--- About this task ---
Would you please repeat exactly the entries below, starting at the line with "(276, 460) = (230, 305): none -> purple nut" and ending at the line with "(374, 356) = (515, 572): white", and nothing outside that range? Leave out the pictures.

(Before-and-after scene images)
################
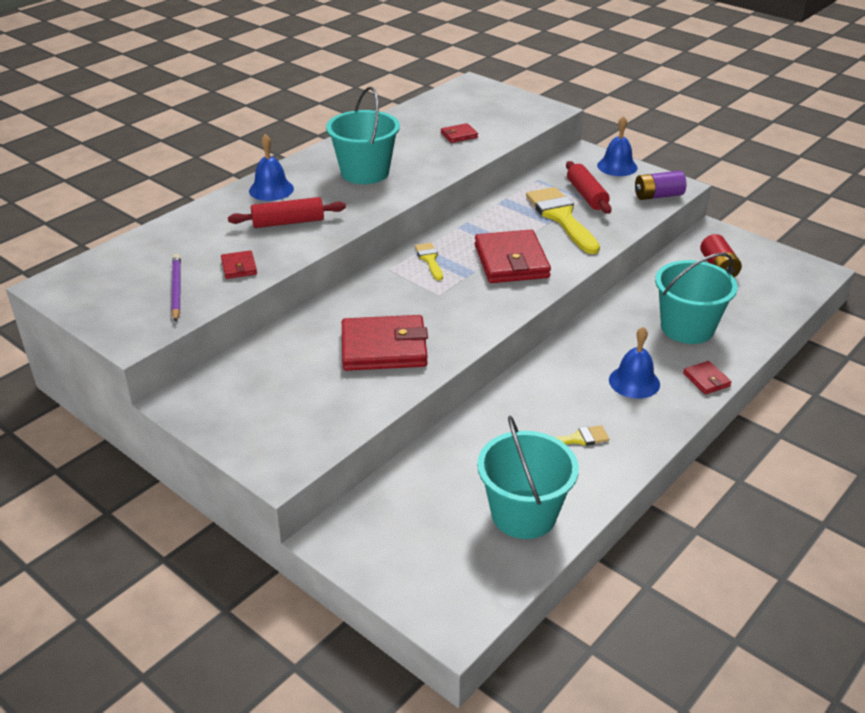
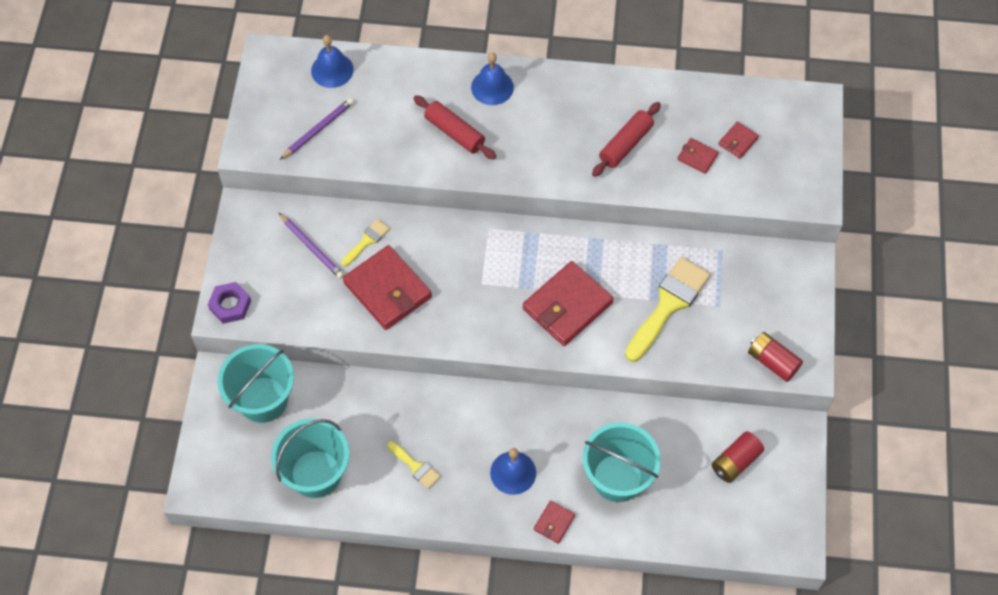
camera: 55 degrees right, 25 degrees up
(239, 267) = (372, 146): red wallet -> red wallet (738, 141)
(276, 460) = (230, 305): none -> purple nut
(279, 375) = (311, 247): none -> purple pencil
(365, 172) = (572, 131): turquoise bucket -> turquoise bucket (263, 399)
(429, 259) = (524, 247): yellow brush -> yellow brush (367, 241)
(586, 195) = (725, 304): red rolling pin -> red rolling pin (626, 144)
(617, 166) = (802, 301): blue bell -> blue bell (332, 70)
(658, 196) = (772, 361): purple battery -> red battery

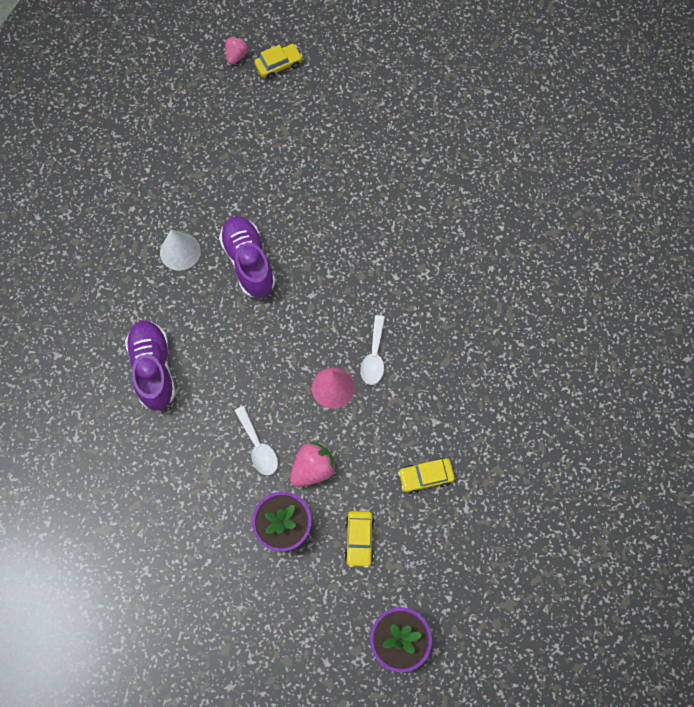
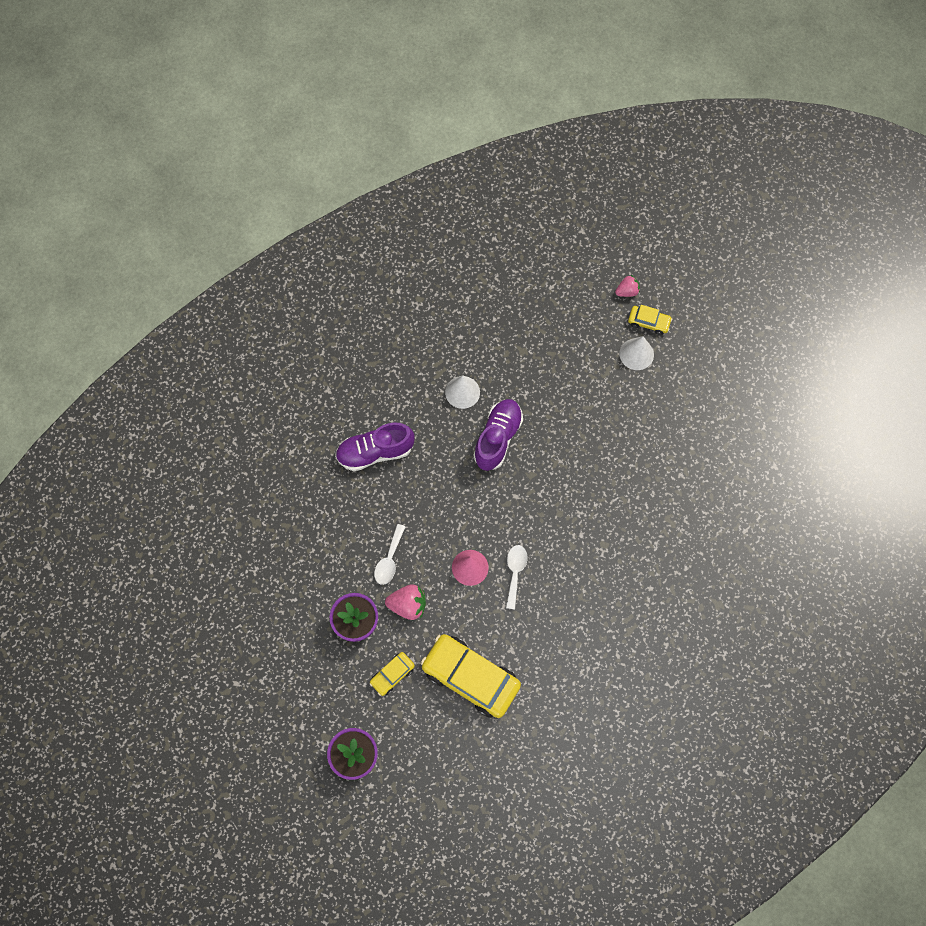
camera: 45 degrees right, 0 degrees up
(153, 369) = (375, 452): purple shoe -> purple shoe turned 135 degrees counterclockwise
(294, 97) = (636, 354): none -> white cone
(374, 356) = (515, 572): white spoon -> white spoon turned 135 degrees clockwise
(425, 477) = (470, 677): yellow car -> yellow car, size x2.09

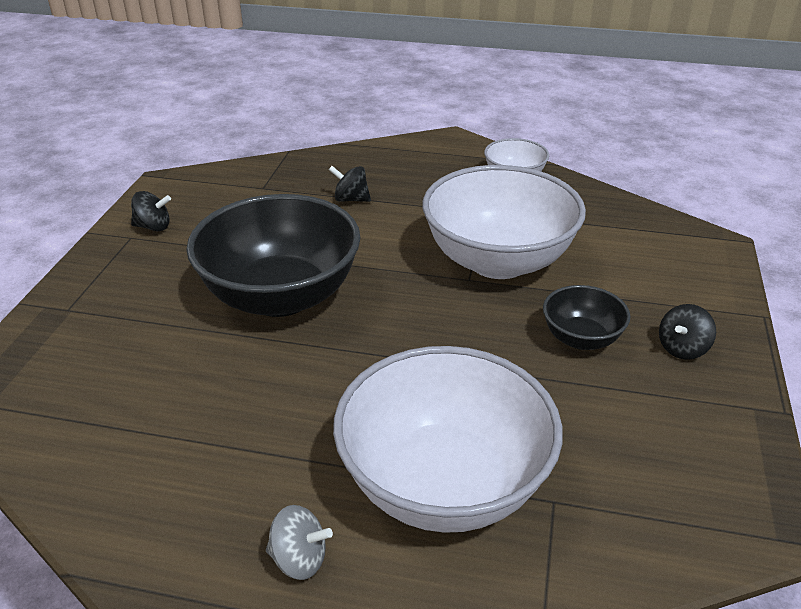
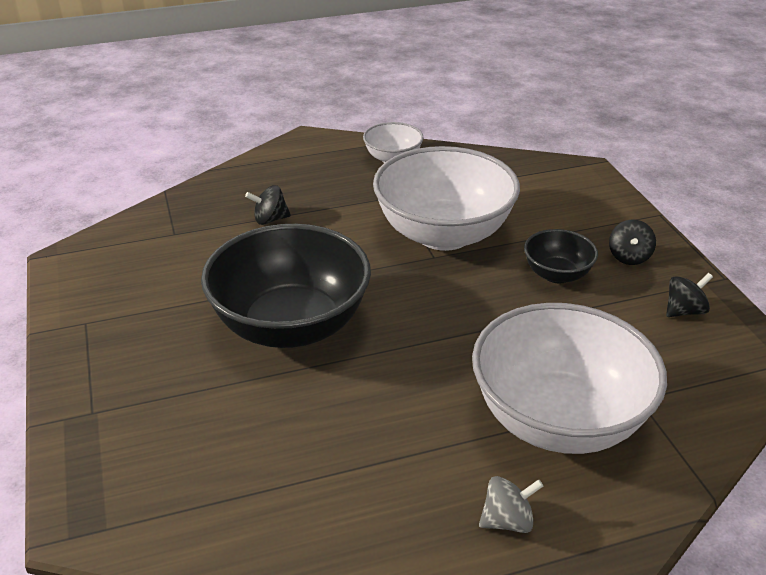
camera: 30 degrees left, 0 degrees up
(153, 227) = (100, 305): black spinning top -> black spinning top (684, 311)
################
--- Finished task ---
(276, 460) = (230, 305): none -> purple nut
(279, 375) = (311, 247): none -> purple pencil
(365, 172) = (572, 131): turquoise bucket -> turquoise bucket (263, 399)
(429, 259) = (524, 247): yellow brush -> yellow brush (367, 241)
(586, 195) = (725, 304): red rolling pin -> red rolling pin (626, 144)
(617, 166) = (802, 301): blue bell -> blue bell (332, 70)
(658, 196) = (772, 361): purple battery -> red battery

camera: 45 degrees right, 0 degrees up
(153, 369) = (375, 452): purple shoe -> purple shoe turned 135 degrees counterclockwise
(294, 97) = (636, 354): none -> white cone
(374, 356) = (515, 572): white spoon -> white spoon turned 135 degrees clockwise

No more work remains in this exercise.